Write out, exactly and in full, the records given below, but not their pictures.

(Point-based object detection data)
□ □ □ □ □ □ □

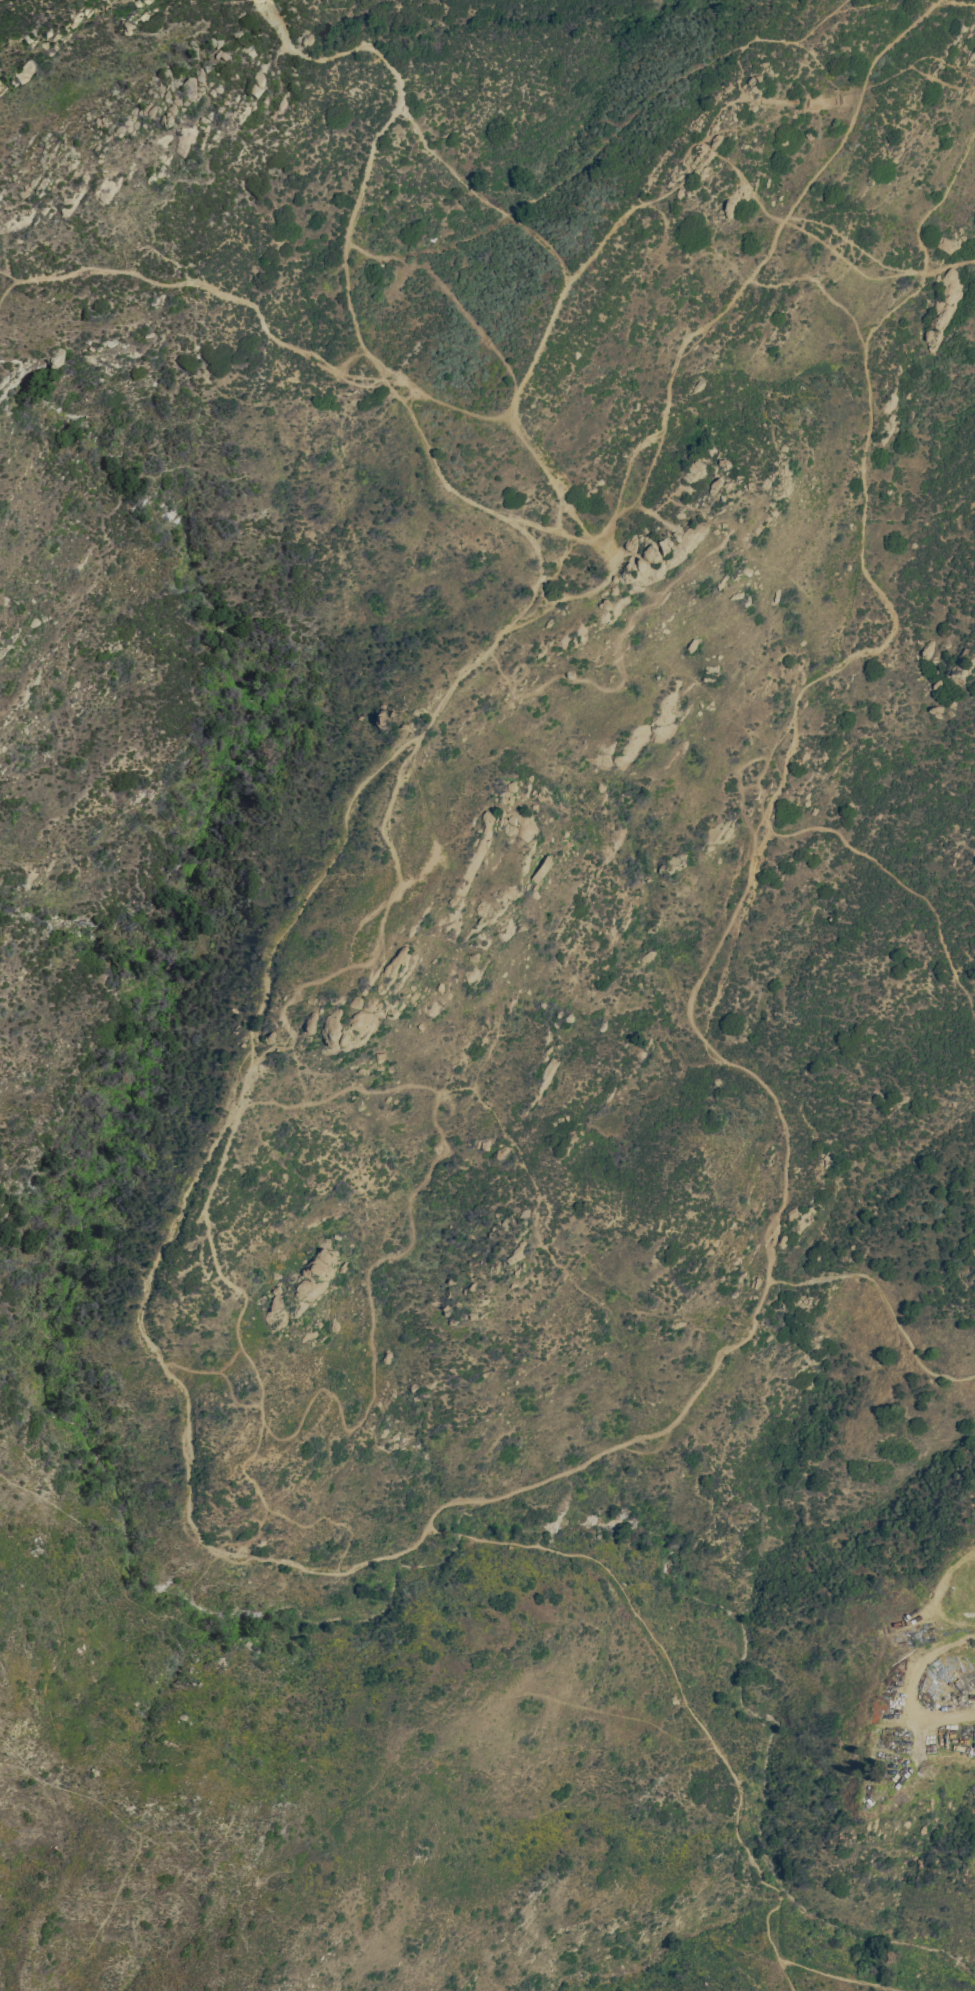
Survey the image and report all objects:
road: (972, 0)
road: (931, 1)
road: (828, 17)
road: (712, 56)
road: (824, 242)
road: (923, 242)
road: (194, 281)
road: (538, 348)
road: (676, 372)
road: (535, 548)
road: (579, 593)
road: (798, 693)
road: (417, 870)
road: (903, 880)
road: (315, 884)
road: (720, 977)
road: (228, 1117)
road: (529, 1210)
road: (410, 1242)
road: (886, 1299)
road: (251, 1363)
road: (208, 1370)
road: (235, 1399)
road: (940, 1596)
road: (924, 1664)
road: (784, 1975)

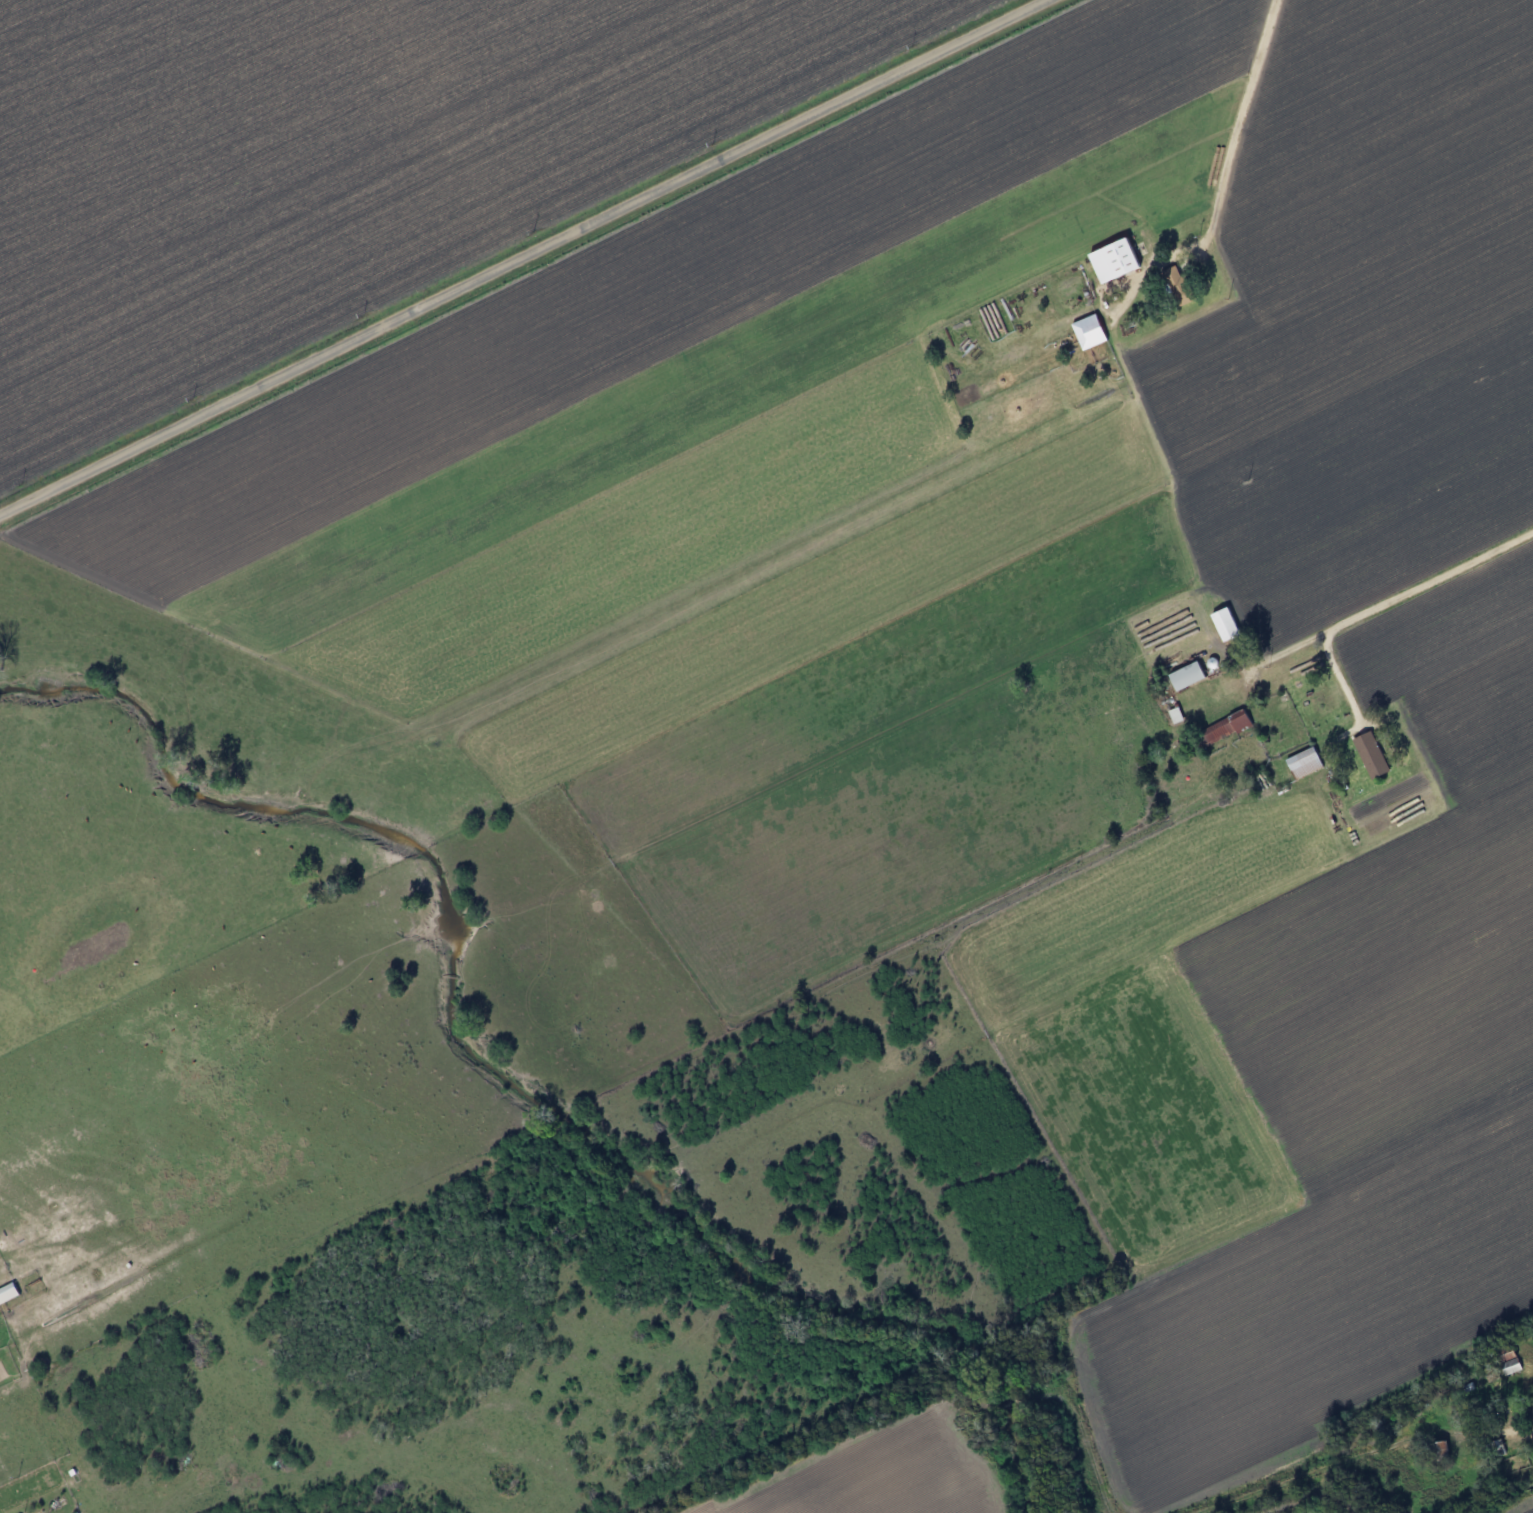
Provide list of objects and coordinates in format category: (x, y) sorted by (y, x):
road: (1222, 183)
road: (522, 254)
building: (1115, 261)
building: (1089, 332)
road: (1394, 597)
building: (1225, 623)
building: (1187, 675)
building: (1223, 728)
building: (1371, 755)
building: (1304, 763)
building: (7, 1293)
building: (1511, 1365)
road: (1524, 1434)
building: (1441, 1451)
building: (1499, 1452)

□ □ □ □ □ □ □

■ Response to this task ■
Survey the image and report all objects:
road: (972, 0)
road: (931, 1)
road: (828, 17)
road: (712, 56)
road: (824, 242)
road: (923, 242)
road: (194, 281)
road: (538, 348)
road: (676, 372)
road: (535, 548)
road: (579, 593)
road: (798, 693)
road: (417, 870)
road: (903, 880)
road: (315, 884)
road: (720, 977)
road: (228, 1117)
road: (529, 1210)
road: (410, 1242)
road: (886, 1299)
road: (251, 1363)
road: (208, 1370)
road: (235, 1399)
road: (940, 1596)
road: (924, 1664)
road: (784, 1975)

Provide list of objects and coordinates in format category: (x, y) sorted by (y, x):
road: (1222, 183)
road: (522, 254)
building: (1115, 261)
building: (1089, 332)
road: (1394, 597)
building: (1225, 623)
building: (1187, 675)
building: (1223, 728)
building: (1371, 755)
building: (1304, 763)
building: (7, 1293)
building: (1511, 1365)
road: (1524, 1434)
building: (1441, 1451)
building: (1499, 1452)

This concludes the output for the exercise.